[[ INPUT DATA, beginning ]]
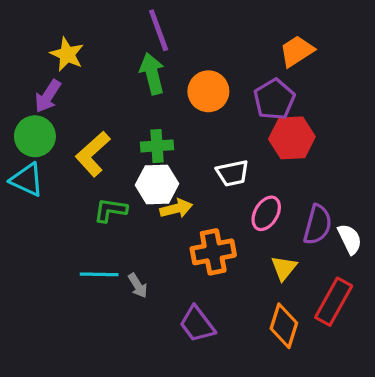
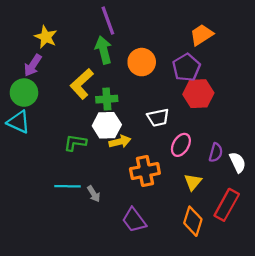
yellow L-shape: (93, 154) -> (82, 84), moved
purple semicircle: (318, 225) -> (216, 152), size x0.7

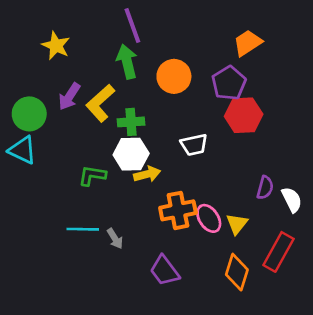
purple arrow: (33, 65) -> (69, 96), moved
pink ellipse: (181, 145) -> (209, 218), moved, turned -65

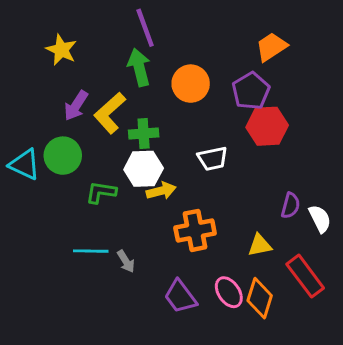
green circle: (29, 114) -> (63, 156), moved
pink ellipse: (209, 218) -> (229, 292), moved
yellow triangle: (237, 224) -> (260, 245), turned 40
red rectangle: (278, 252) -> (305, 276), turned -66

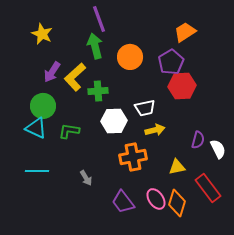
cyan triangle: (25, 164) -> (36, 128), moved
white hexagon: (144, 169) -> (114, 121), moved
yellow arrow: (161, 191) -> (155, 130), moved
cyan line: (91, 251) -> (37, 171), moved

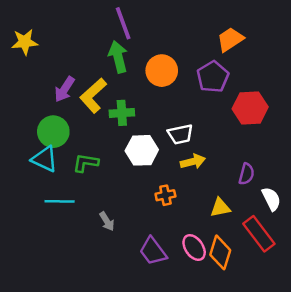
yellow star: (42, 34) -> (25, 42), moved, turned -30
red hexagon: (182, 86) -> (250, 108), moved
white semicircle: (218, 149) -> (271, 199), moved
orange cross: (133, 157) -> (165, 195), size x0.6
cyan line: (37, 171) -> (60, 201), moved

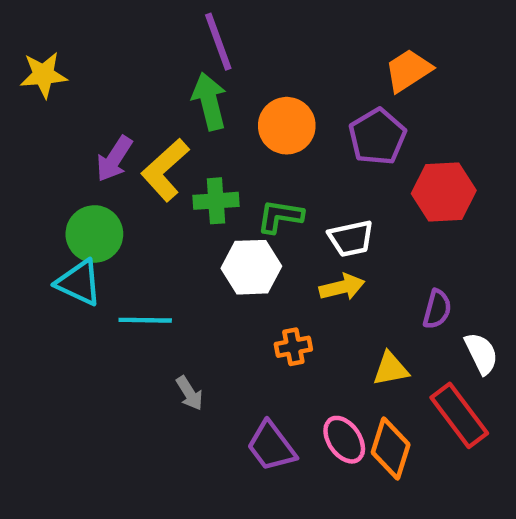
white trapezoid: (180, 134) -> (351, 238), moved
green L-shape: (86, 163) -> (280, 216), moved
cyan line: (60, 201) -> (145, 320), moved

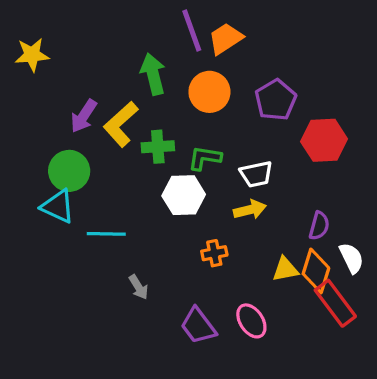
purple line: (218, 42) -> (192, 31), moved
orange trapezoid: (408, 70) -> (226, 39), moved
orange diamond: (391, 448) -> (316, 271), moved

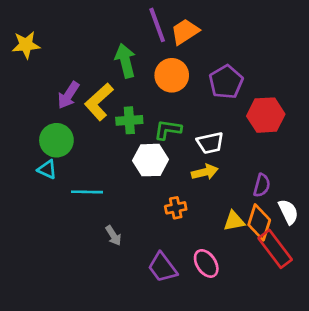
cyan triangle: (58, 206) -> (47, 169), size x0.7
[[ INPUT DATA, end ]]
▸ **TASK DETAILS**:
What is needed is a word-for-word copy of the data above, free of any images.

▸ **THE ANSWER**:
yellow L-shape: (93, 154) -> (82, 84), moved
purple semicircle: (318, 225) -> (216, 152), size x0.7

purple arrow: (33, 65) -> (69, 96), moved
pink ellipse: (181, 145) -> (209, 218), moved, turned -65

green circle: (29, 114) -> (63, 156), moved
pink ellipse: (209, 218) -> (229, 292), moved
yellow triangle: (237, 224) -> (260, 245), turned 40
red rectangle: (278, 252) -> (305, 276), turned -66

cyan triangle: (25, 164) -> (36, 128), moved
white hexagon: (144, 169) -> (114, 121), moved
yellow arrow: (161, 191) -> (155, 130), moved
cyan line: (91, 251) -> (37, 171), moved

yellow star: (42, 34) -> (25, 42), moved, turned -30
red hexagon: (182, 86) -> (250, 108), moved
white semicircle: (218, 149) -> (271, 199), moved
orange cross: (133, 157) -> (165, 195), size x0.6
cyan line: (37, 171) -> (60, 201), moved

white trapezoid: (180, 134) -> (351, 238), moved
green L-shape: (86, 163) -> (280, 216), moved
cyan line: (60, 201) -> (145, 320), moved

purple line: (218, 42) -> (192, 31), moved
orange trapezoid: (408, 70) -> (226, 39), moved
orange diamond: (391, 448) -> (316, 271), moved

cyan triangle: (58, 206) -> (47, 169), size x0.7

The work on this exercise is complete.